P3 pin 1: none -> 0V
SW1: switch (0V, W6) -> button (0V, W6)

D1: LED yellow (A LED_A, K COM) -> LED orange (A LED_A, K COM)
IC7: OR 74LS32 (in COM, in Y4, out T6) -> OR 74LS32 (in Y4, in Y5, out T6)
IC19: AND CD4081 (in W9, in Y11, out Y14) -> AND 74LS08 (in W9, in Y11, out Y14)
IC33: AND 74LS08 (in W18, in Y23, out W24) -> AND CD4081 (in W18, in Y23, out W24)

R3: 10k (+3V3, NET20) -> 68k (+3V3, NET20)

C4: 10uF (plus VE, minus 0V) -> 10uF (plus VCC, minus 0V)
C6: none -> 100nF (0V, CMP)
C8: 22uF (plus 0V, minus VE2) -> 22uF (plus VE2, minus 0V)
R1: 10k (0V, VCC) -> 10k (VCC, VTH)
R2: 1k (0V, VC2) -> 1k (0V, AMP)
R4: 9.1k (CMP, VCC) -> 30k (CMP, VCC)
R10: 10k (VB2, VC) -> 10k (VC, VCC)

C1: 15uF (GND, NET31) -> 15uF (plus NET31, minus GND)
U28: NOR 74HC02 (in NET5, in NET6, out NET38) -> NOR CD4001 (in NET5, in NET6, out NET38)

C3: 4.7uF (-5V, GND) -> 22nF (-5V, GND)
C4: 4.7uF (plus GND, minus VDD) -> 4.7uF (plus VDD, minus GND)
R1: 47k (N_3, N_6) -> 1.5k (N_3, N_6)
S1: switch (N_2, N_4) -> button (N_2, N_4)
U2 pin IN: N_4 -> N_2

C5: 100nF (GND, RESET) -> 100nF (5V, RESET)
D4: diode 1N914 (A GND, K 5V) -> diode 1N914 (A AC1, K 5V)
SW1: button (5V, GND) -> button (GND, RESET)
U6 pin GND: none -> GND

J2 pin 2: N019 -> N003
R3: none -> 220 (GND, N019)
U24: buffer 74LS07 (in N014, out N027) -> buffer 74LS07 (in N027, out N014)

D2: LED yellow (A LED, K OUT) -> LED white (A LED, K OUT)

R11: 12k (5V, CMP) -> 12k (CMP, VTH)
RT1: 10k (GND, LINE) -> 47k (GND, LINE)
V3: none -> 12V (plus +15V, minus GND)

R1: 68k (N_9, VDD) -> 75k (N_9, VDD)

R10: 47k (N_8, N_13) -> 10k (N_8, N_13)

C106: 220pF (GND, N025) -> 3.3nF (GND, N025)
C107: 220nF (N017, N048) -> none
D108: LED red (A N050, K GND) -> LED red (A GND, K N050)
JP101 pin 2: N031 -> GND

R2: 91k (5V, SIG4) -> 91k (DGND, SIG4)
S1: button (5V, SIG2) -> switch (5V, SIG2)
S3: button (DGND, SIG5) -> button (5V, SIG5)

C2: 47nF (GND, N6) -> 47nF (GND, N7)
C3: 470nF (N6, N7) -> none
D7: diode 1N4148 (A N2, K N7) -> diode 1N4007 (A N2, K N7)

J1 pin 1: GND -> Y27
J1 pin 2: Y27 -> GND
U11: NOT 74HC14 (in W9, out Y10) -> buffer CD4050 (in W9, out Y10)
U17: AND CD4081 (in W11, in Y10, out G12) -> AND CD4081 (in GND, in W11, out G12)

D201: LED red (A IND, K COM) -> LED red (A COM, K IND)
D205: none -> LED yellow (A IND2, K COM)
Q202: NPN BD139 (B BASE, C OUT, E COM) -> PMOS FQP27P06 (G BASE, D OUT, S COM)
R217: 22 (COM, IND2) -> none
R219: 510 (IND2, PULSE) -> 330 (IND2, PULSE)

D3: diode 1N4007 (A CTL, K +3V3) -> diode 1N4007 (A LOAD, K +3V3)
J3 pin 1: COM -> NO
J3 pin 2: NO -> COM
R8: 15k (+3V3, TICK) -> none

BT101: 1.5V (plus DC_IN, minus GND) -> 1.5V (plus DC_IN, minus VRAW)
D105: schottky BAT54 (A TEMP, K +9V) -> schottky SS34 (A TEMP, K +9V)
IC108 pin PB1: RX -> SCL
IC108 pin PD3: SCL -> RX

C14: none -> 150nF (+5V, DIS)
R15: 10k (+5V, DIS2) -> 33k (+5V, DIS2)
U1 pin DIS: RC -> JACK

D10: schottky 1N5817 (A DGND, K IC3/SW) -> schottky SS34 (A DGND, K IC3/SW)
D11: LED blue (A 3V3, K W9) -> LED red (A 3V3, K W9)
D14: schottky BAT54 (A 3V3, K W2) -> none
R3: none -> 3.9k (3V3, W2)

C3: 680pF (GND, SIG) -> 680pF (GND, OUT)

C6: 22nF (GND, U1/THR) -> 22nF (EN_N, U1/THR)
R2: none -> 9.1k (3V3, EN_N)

——

# DIRECTIONS
The full set of records above is to be printed again verbatim.

# TASK RESULT
P3 pin 1: none -> 0V
SW1: switch (0V, W6) -> button (0V, W6)

D1: LED yellow (A LED_A, K COM) -> LED orange (A LED_A, K COM)
IC7: OR 74LS32 (in COM, in Y4, out T6) -> OR 74LS32 (in Y4, in Y5, out T6)
IC19: AND CD4081 (in W9, in Y11, out Y14) -> AND 74LS08 (in W9, in Y11, out Y14)
IC33: AND 74LS08 (in W18, in Y23, out W24) -> AND CD4081 (in W18, in Y23, out W24)

R3: 10k (+3V3, NET20) -> 68k (+3V3, NET20)

C4: 10uF (plus VE, minus 0V) -> 10uF (plus VCC, minus 0V)
C6: none -> 100nF (0V, CMP)
C8: 22uF (plus 0V, minus VE2) -> 22uF (plus VE2, minus 0V)
R1: 10k (0V, VCC) -> 10k (VCC, VTH)
R2: 1k (0V, VC2) -> 1k (0V, AMP)
R4: 9.1k (CMP, VCC) -> 30k (CMP, VCC)
R10: 10k (VB2, VC) -> 10k (VC, VCC)

C1: 15uF (GND, NET31) -> 15uF (plus NET31, minus GND)
U28: NOR 74HC02 (in NET5, in NET6, out NET38) -> NOR CD4001 (in NET5, in NET6, out NET38)

C3: 4.7uF (-5V, GND) -> 22nF (-5V, GND)
C4: 4.7uF (plus GND, minus VDD) -> 4.7uF (plus VDD, minus GND)
R1: 47k (N_3, N_6) -> 1.5k (N_3, N_6)
S1: switch (N_2, N_4) -> button (N_2, N_4)
U2 pin IN: N_4 -> N_2

C5: 100nF (GND, RESET) -> 100nF (5V, RESET)
D4: diode 1N914 (A GND, K 5V) -> diode 1N914 (A AC1, K 5V)
SW1: button (5V, GND) -> button (GND, RESET)
U6 pin GND: none -> GND

J2 pin 2: N019 -> N003
R3: none -> 220 (GND, N019)
U24: buffer 74LS07 (in N014, out N027) -> buffer 74LS07 (in N027, out N014)

D2: LED yellow (A LED, K OUT) -> LED white (A LED, K OUT)

R11: 12k (5V, CMP) -> 12k (CMP, VTH)
RT1: 10k (GND, LINE) -> 47k (GND, LINE)
V3: none -> 12V (plus +15V, minus GND)

R1: 68k (N_9, VDD) -> 75k (N_9, VDD)

R10: 47k (N_8, N_13) -> 10k (N_8, N_13)

C106: 220pF (GND, N025) -> 3.3nF (GND, N025)
C107: 220nF (N017, N048) -> none
D108: LED red (A N050, K GND) -> LED red (A GND, K N050)
JP101 pin 2: N031 -> GND

R2: 91k (5V, SIG4) -> 91k (DGND, SIG4)
S1: button (5V, SIG2) -> switch (5V, SIG2)
S3: button (DGND, SIG5) -> button (5V, SIG5)

C2: 47nF (GND, N6) -> 47nF (GND, N7)
C3: 470nF (N6, N7) -> none
D7: diode 1N4148 (A N2, K N7) -> diode 1N4007 (A N2, K N7)

J1 pin 1: GND -> Y27
J1 pin 2: Y27 -> GND
U11: NOT 74HC14 (in W9, out Y10) -> buffer CD4050 (in W9, out Y10)
U17: AND CD4081 (in W11, in Y10, out G12) -> AND CD4081 (in GND, in W11, out G12)

D201: LED red (A IND, K COM) -> LED red (A COM, K IND)
D205: none -> LED yellow (A IND2, K COM)
Q202: NPN BD139 (B BASE, C OUT, E COM) -> PMOS FQP27P06 (G BASE, D OUT, S COM)
R217: 22 (COM, IND2) -> none
R219: 510 (IND2, PULSE) -> 330 (IND2, PULSE)

D3: diode 1N4007 (A CTL, K +3V3) -> diode 1N4007 (A LOAD, K +3V3)
J3 pin 1: COM -> NO
J3 pin 2: NO -> COM
R8: 15k (+3V3, TICK) -> none

BT101: 1.5V (plus DC_IN, minus GND) -> 1.5V (plus DC_IN, minus VRAW)
D105: schottky BAT54 (A TEMP, K +9V) -> schottky SS34 (A TEMP, K +9V)
IC108 pin PB1: RX -> SCL
IC108 pin PD3: SCL -> RX

C14: none -> 150nF (+5V, DIS)
R15: 10k (+5V, DIS2) -> 33k (+5V, DIS2)
U1 pin DIS: RC -> JACK

D10: schottky 1N5817 (A DGND, K IC3/SW) -> schottky SS34 (A DGND, K IC3/SW)
D11: LED blue (A 3V3, K W9) -> LED red (A 3V3, K W9)
D14: schottky BAT54 (A 3V3, K W2) -> none
R3: none -> 3.9k (3V3, W2)

C3: 680pF (GND, SIG) -> 680pF (GND, OUT)

C6: 22nF (GND, U1/THR) -> 22nF (EN_N, U1/THR)
R2: none -> 9.1k (3V3, EN_N)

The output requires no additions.